▶ _Directions_
Only a slice of the listing below is wanted. Retype the lines from the one containing "gray triangle: (63, 78) -> (119, 160), moved" through the one containing "blue star: (424, 375) -> (776, 808), moved", exactly, both ends included.

▶ _Source data_
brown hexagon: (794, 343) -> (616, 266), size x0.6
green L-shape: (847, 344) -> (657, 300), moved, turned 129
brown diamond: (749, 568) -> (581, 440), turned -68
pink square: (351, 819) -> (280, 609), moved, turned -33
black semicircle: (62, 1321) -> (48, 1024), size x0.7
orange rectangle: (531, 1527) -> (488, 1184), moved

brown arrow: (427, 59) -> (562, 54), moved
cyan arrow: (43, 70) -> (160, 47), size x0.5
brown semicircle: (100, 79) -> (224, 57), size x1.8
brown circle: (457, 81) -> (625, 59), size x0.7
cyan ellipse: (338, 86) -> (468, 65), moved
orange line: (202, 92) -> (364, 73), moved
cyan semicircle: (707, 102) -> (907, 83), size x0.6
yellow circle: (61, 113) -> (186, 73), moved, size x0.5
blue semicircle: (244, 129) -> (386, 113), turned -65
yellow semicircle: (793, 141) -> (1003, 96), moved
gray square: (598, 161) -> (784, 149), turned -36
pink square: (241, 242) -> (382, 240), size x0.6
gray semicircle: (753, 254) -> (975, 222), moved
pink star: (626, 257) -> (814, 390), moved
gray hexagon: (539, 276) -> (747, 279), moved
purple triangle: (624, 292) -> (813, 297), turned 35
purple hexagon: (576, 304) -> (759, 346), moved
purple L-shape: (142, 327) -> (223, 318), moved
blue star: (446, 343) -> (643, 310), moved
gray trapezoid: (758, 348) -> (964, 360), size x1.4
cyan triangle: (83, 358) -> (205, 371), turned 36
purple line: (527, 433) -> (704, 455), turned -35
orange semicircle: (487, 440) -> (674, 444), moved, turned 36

==

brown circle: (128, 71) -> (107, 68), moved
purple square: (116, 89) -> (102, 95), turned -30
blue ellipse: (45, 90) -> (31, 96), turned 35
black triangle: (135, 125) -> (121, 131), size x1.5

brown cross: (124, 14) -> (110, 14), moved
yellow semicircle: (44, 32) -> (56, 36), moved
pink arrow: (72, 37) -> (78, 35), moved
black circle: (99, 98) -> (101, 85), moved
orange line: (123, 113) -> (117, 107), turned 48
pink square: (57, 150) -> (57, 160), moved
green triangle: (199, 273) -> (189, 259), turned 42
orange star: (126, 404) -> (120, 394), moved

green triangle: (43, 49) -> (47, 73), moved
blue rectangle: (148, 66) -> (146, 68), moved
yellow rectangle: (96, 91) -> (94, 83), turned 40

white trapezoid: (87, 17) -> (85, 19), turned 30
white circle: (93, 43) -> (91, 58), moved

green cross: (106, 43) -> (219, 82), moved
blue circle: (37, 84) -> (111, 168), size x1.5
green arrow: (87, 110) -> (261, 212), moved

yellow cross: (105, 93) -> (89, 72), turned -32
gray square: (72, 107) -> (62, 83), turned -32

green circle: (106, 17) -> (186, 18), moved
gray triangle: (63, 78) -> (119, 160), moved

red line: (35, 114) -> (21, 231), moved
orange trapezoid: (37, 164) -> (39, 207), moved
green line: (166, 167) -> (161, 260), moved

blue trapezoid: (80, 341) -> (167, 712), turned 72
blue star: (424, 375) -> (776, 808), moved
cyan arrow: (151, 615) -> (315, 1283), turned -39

▶ _Written solution_
gray triangle: (63, 78) -> (119, 160), moved

red line: (35, 114) -> (21, 231), moved
orange trapezoid: (37, 164) -> (39, 207), moved
green line: (166, 167) -> (161, 260), moved

blue trapezoid: (80, 341) -> (167, 712), turned 72
blue star: (424, 375) -> (776, 808), moved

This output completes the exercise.